Description of the task:
Within the listing below, the lines to output run from the one containing "camera: 165 degrees left, 20 degrees down" through the one containing "(512, 166) = (665, 259): yellow"; copy them exactly and nothing else.

Records provided:
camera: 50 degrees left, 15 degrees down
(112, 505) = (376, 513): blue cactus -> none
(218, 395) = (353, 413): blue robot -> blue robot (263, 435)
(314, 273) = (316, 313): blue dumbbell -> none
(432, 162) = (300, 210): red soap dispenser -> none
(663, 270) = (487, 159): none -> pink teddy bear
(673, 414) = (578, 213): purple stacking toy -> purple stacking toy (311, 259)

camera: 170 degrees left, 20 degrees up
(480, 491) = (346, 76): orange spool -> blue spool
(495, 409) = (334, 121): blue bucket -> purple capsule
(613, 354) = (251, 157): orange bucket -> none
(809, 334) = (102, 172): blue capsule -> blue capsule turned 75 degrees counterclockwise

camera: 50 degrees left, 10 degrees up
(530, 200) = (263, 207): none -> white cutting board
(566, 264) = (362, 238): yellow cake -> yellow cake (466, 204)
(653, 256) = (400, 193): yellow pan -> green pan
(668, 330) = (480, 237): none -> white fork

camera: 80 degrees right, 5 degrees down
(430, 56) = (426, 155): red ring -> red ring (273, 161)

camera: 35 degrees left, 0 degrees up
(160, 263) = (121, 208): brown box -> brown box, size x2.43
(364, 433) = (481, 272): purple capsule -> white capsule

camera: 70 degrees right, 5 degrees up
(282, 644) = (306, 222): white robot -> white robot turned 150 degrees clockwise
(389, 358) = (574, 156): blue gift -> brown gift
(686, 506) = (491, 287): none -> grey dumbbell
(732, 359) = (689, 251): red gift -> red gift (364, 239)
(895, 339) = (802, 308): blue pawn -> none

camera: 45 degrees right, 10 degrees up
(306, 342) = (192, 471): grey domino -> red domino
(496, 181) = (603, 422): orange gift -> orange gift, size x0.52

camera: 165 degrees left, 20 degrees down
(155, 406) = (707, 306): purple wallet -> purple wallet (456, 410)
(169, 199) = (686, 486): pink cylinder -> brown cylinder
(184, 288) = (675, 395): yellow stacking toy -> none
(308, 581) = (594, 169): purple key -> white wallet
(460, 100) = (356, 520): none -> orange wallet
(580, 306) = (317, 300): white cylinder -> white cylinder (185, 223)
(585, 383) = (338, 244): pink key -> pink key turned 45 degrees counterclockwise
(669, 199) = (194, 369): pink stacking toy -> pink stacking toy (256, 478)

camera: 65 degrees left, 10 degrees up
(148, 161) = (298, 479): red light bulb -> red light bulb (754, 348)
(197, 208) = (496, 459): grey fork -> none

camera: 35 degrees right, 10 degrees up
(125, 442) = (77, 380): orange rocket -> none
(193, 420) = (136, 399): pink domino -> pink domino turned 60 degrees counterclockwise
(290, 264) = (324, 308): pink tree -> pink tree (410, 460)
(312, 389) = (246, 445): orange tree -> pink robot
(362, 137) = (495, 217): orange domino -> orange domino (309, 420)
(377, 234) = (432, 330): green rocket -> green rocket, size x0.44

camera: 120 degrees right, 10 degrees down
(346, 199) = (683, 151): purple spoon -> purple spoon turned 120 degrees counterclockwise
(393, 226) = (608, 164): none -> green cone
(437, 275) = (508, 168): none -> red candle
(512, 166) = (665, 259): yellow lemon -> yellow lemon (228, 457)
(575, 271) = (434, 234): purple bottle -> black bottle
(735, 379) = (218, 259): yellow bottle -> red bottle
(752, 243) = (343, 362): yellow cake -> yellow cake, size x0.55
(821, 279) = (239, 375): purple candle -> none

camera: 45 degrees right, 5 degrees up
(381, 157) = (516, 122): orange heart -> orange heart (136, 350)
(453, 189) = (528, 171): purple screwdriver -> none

Solution to the problem:
camera: 165 degrees left, 20 degrees down
(155, 406) = (707, 306): purple wallet -> purple wallet (456, 410)
(169, 199) = (686, 486): pink cylinder -> brown cylinder
(184, 288) = (675, 395): yellow stacking toy -> none
(308, 581) = (594, 169): purple key -> white wallet
(460, 100) = (356, 520): none -> orange wallet
(580, 306) = (317, 300): white cylinder -> white cylinder (185, 223)
(585, 383) = (338, 244): pink key -> pink key turned 45 degrees counterclockwise
(669, 199) = (194, 369): pink stacking toy -> pink stacking toy (256, 478)

camera: 65 degrees left, 10 degrees up
(148, 161) = (298, 479): red light bulb -> red light bulb (754, 348)
(197, 208) = (496, 459): grey fork -> none

camera: 35 degrees right, 10 degrees up
(125, 442) = (77, 380): orange rocket -> none
(193, 420) = (136, 399): pink domino -> pink domino turned 60 degrees counterclockwise
(290, 264) = (324, 308): pink tree -> pink tree (410, 460)
(312, 389) = (246, 445): orange tree -> pink robot
(362, 137) = (495, 217): orange domino -> orange domino (309, 420)
(377, 234) = (432, 330): green rocket -> green rocket, size x0.44

camera: 120 degrees right, 10 degrees down
(346, 199) = (683, 151): purple spoon -> purple spoon turned 120 degrees counterclockwise
(393, 226) = (608, 164): none -> green cone
(437, 275) = (508, 168): none -> red candle
(512, 166) = (665, 259): yellow lemon -> yellow lemon (228, 457)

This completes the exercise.